Object matching data:
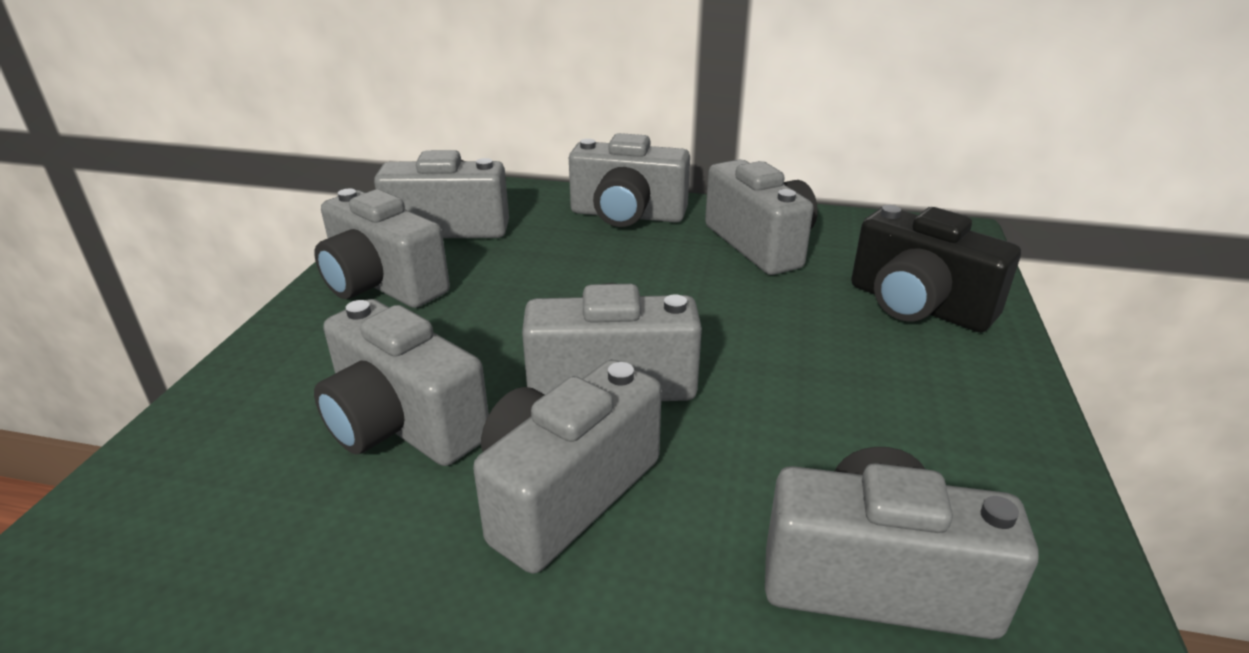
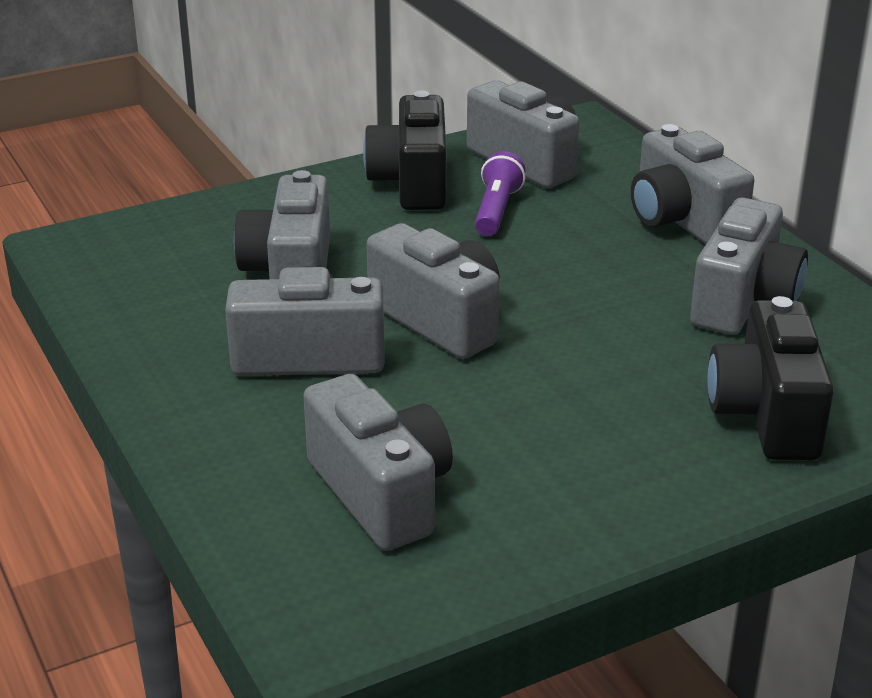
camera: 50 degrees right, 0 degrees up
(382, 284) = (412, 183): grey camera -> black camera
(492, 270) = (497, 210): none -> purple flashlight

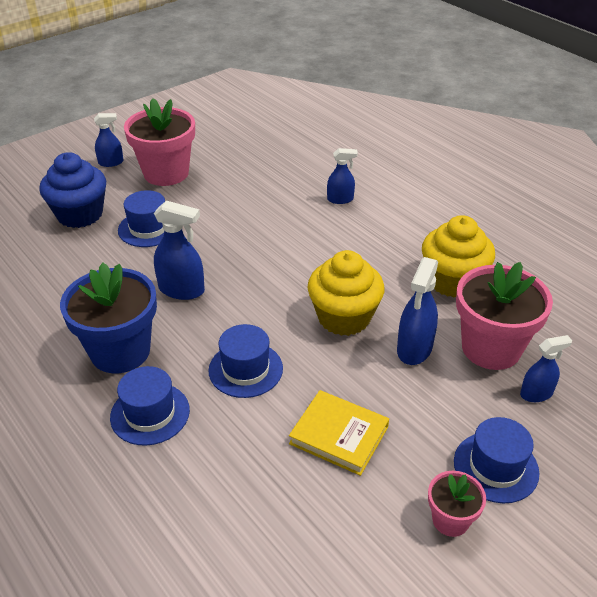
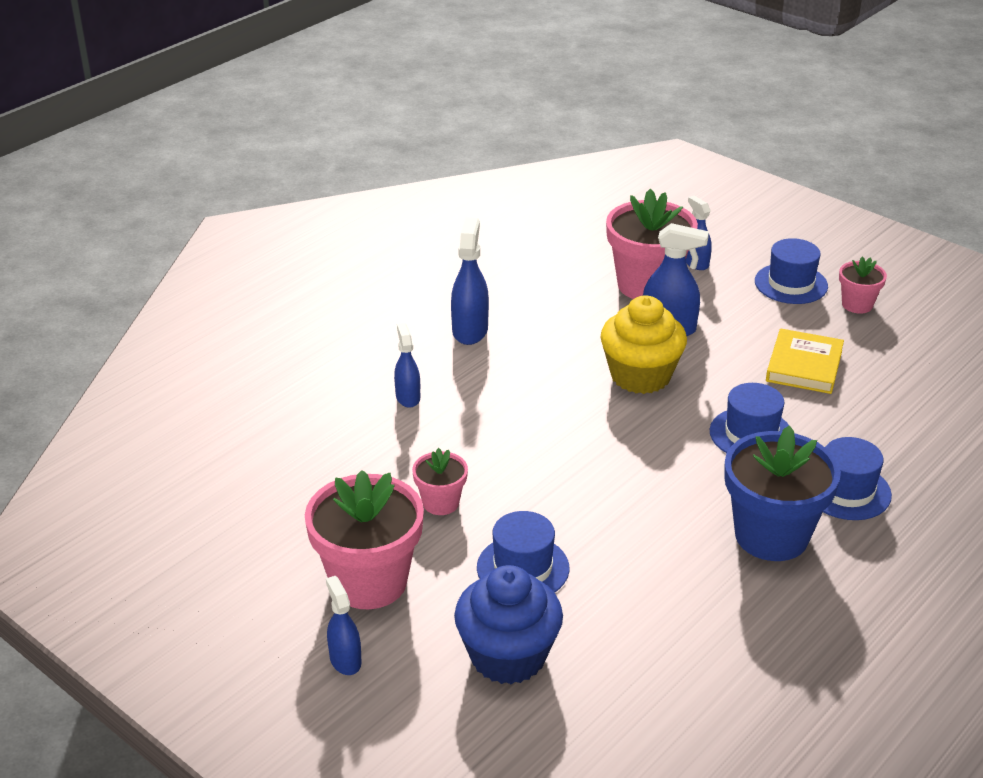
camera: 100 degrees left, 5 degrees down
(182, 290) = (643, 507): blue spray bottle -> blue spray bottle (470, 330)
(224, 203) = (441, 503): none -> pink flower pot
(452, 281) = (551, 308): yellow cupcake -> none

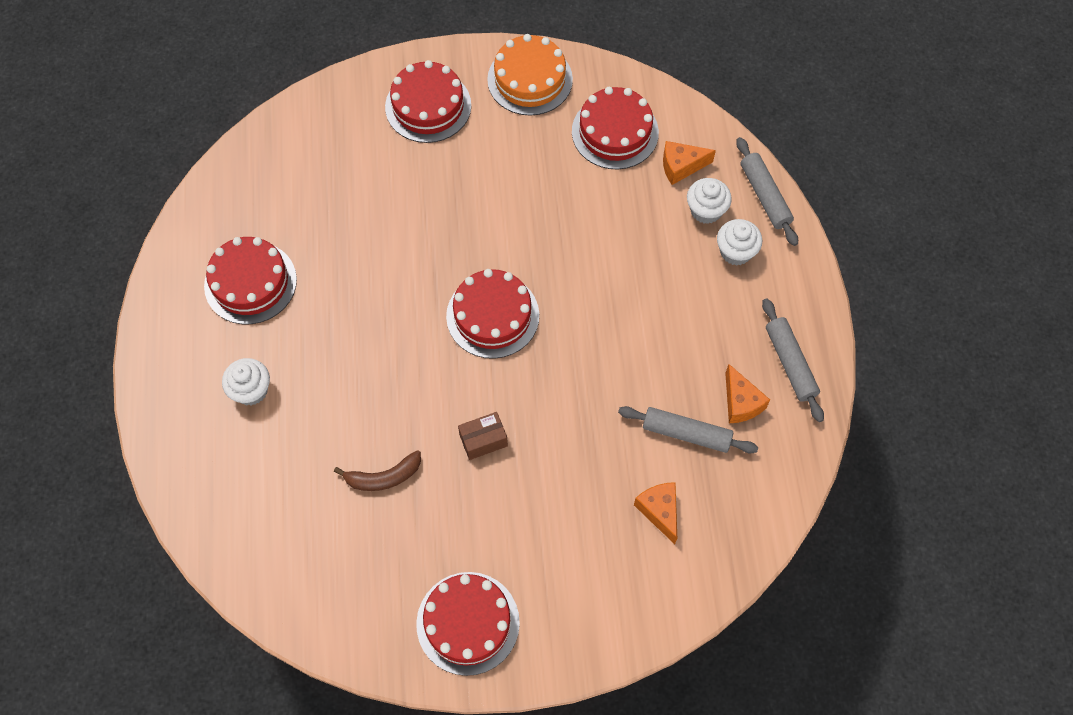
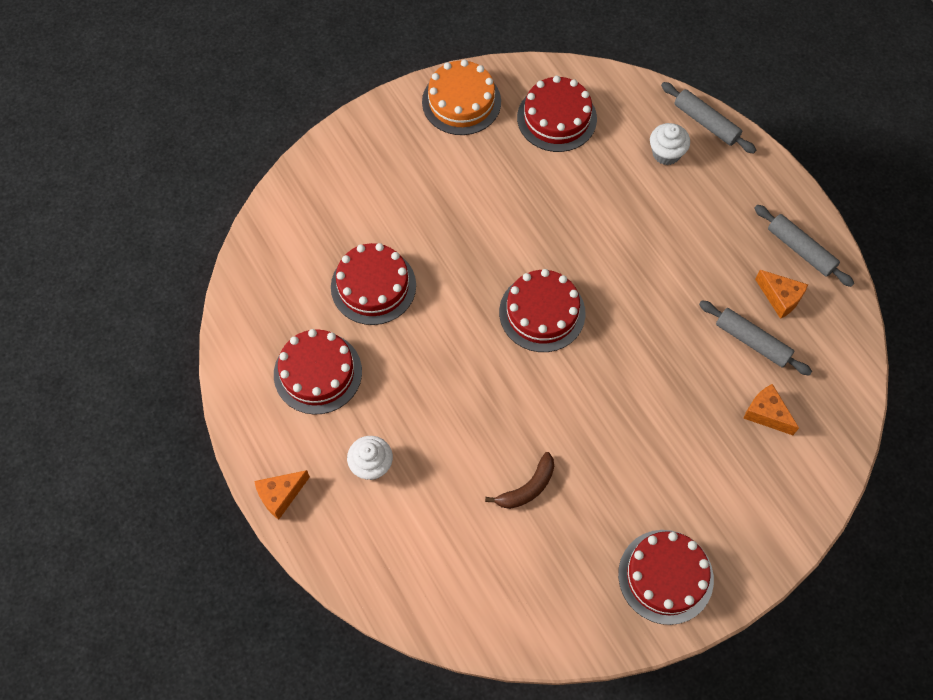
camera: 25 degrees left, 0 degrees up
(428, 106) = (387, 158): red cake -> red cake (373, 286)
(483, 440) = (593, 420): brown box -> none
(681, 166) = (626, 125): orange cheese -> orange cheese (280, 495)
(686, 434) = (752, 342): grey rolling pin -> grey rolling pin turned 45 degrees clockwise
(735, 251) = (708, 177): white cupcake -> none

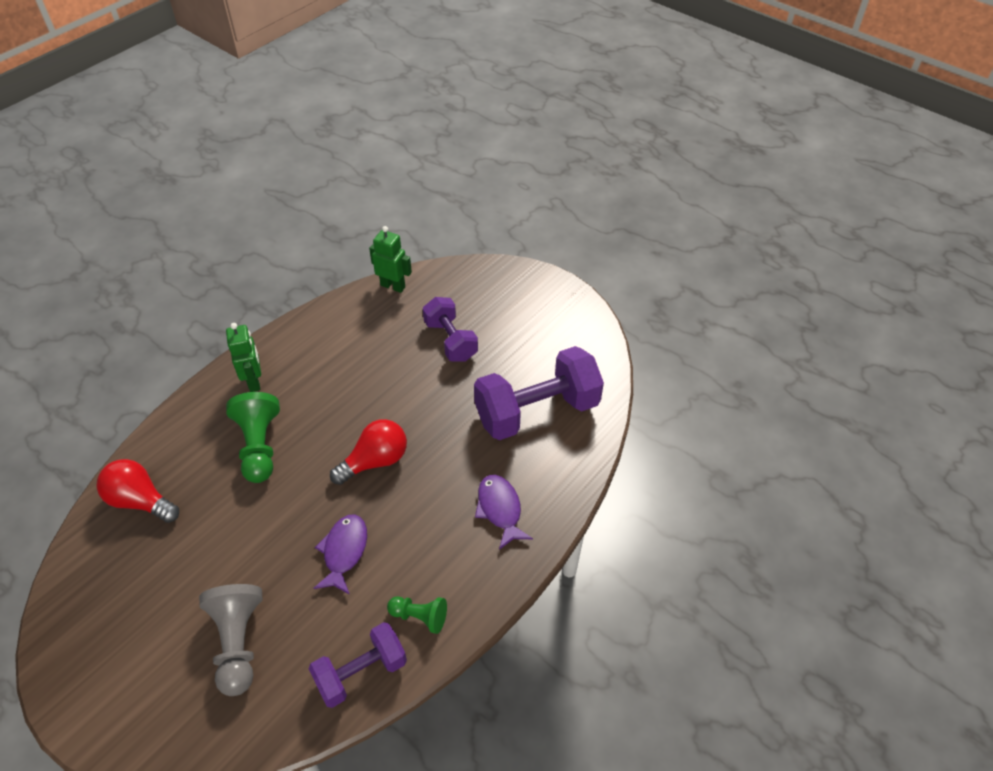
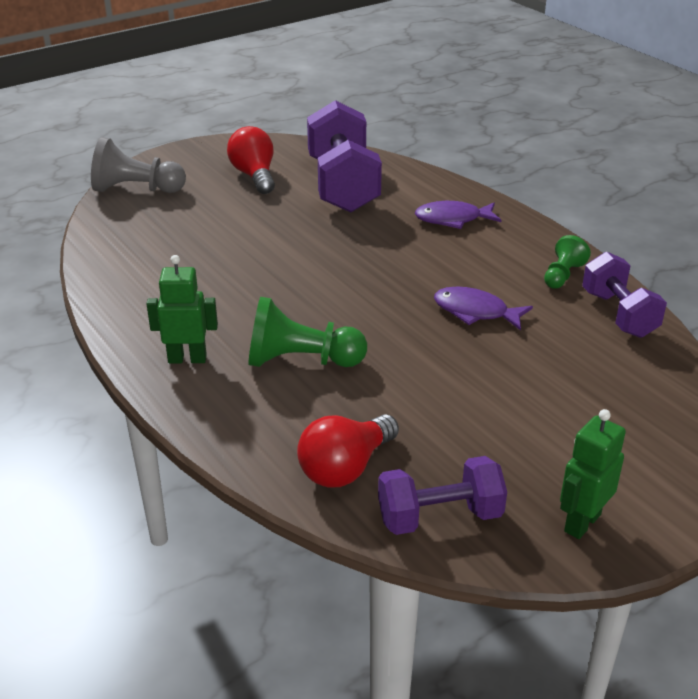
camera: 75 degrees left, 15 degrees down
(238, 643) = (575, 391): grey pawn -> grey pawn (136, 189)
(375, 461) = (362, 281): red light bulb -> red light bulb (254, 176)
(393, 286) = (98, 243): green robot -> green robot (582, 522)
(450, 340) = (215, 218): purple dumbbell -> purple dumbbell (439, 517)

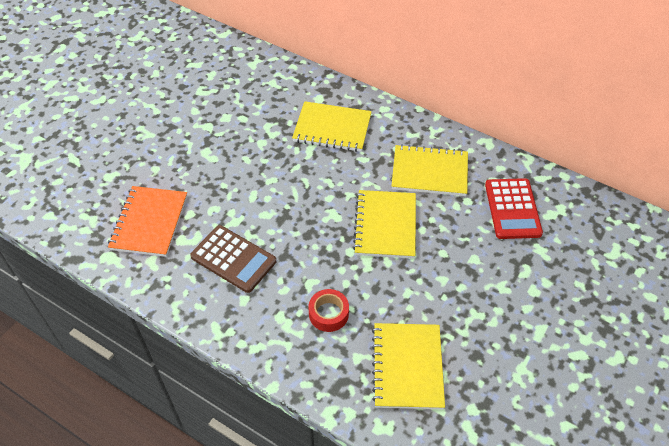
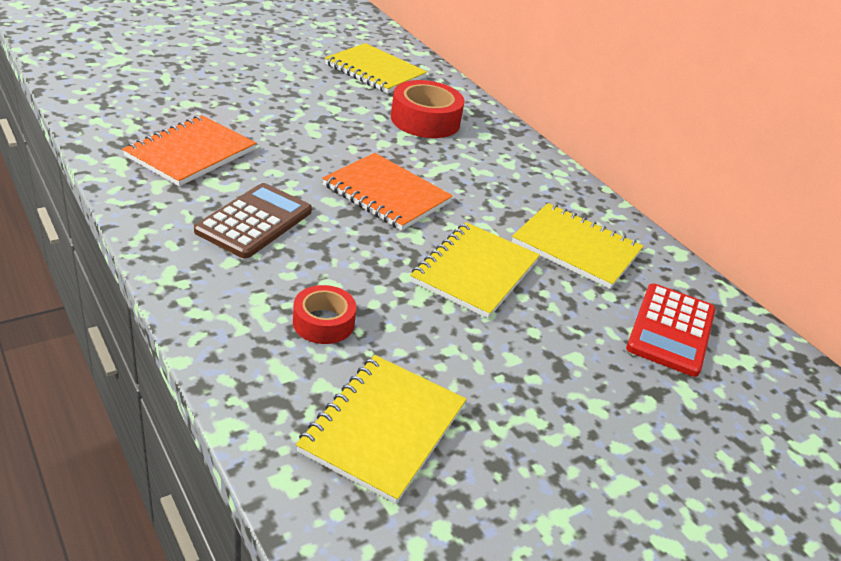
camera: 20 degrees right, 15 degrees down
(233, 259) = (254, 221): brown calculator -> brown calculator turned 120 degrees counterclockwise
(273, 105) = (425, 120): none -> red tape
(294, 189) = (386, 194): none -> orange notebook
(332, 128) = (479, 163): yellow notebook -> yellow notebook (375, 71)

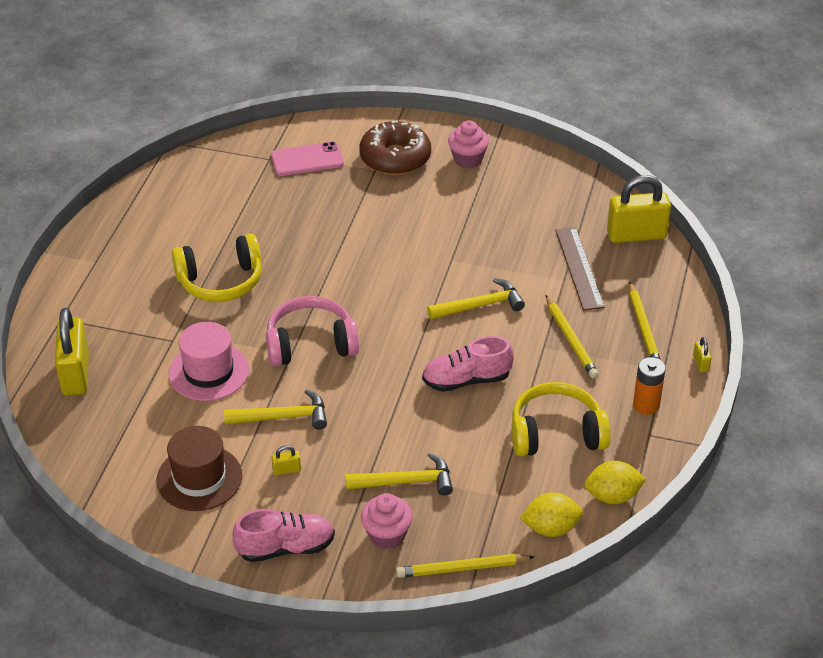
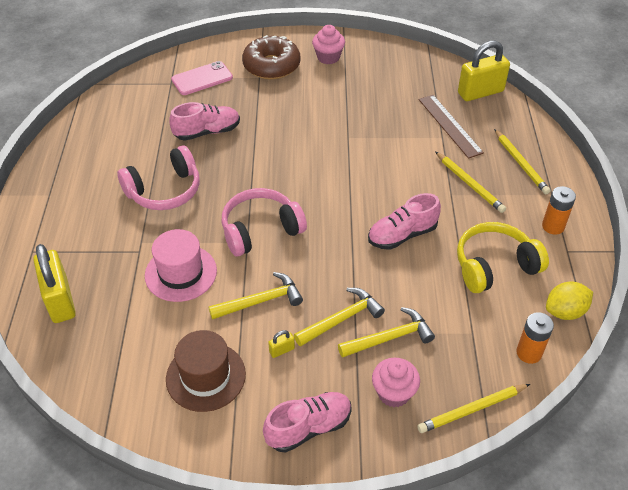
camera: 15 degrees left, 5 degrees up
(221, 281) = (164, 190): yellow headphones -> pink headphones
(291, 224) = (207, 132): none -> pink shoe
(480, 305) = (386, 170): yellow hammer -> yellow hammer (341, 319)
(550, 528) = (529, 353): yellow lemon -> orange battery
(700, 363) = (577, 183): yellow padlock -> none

Exercise prompt:
With the pictures omitted, restate word for word the lines above from the line that has "(294, 189) = (386, 194): none" up to and including the line that has "(550, 528) = (529, 353): yellow", and no other lines.

Response to this exercise:
(294, 189) = (386, 194): none -> orange notebook
(332, 128) = (479, 163): yellow notebook -> yellow notebook (375, 71)

camera: 15 degrees left, 5 degrees up
(221, 281) = (164, 190): yellow headphones -> pink headphones
(291, 224) = (207, 132): none -> pink shoe
(480, 305) = (386, 170): yellow hammer -> yellow hammer (341, 319)
(550, 528) = (529, 353): yellow lemon -> orange battery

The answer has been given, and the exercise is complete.